** Opening Supplied entries block **
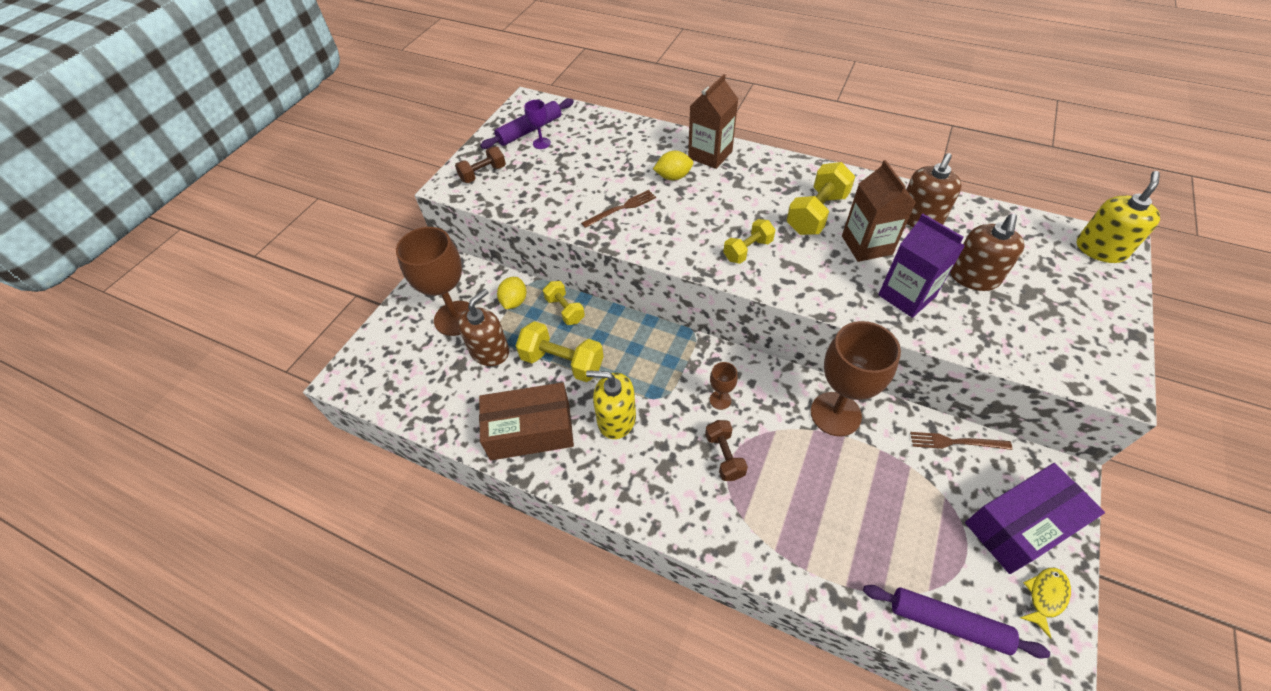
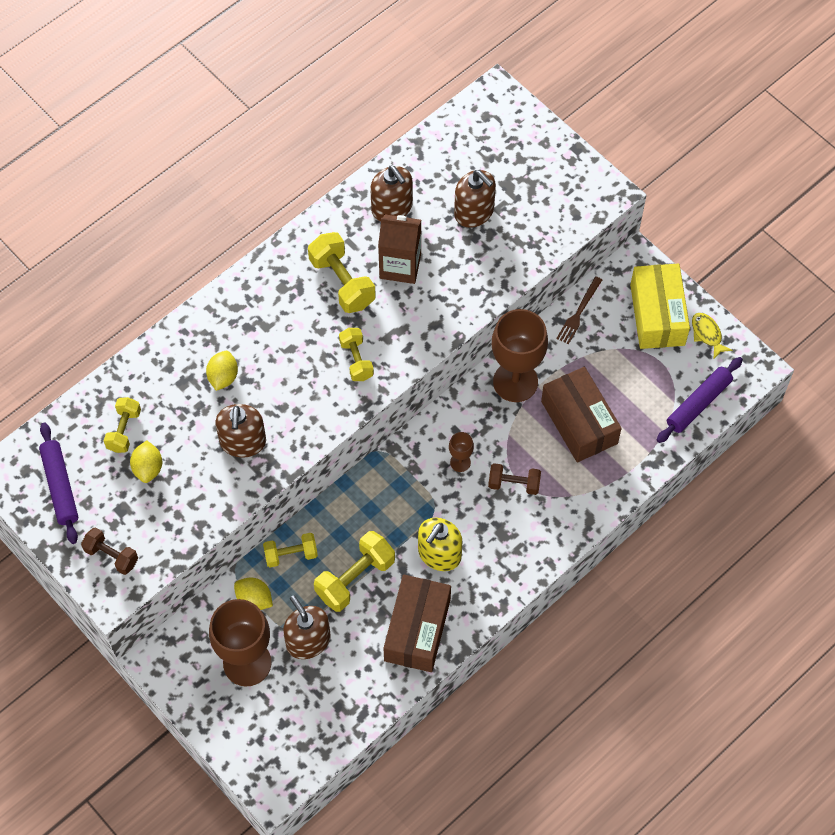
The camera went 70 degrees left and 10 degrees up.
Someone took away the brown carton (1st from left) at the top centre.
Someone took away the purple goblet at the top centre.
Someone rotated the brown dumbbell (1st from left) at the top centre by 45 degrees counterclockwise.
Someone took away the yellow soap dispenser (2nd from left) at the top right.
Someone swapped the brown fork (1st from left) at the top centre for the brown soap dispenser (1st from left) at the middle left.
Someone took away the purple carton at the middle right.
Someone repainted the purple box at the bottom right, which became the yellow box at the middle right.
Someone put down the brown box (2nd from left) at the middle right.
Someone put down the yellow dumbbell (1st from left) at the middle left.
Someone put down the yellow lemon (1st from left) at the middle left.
** Closing Supplied entries block **
Assignment:
The lines from the start of the data through the line that contains "Someone took away the purple carton" are to be returned exactly, please, with both ends included and every picture left out.

Solution to the problem:
The camera went 70 degrees left and 10 degrees up.
Someone took away the brown carton (1st from left) at the top centre.
Someone took away the purple goblet at the top centre.
Someone rotated the brown dumbbell (1st from left) at the top centre by 45 degrees counterclockwise.
Someone took away the yellow soap dispenser (2nd from left) at the top right.
Someone swapped the brown fork (1st from left) at the top centre for the brown soap dispenser (1st from left) at the middle left.
Someone took away the purple carton at the middle right.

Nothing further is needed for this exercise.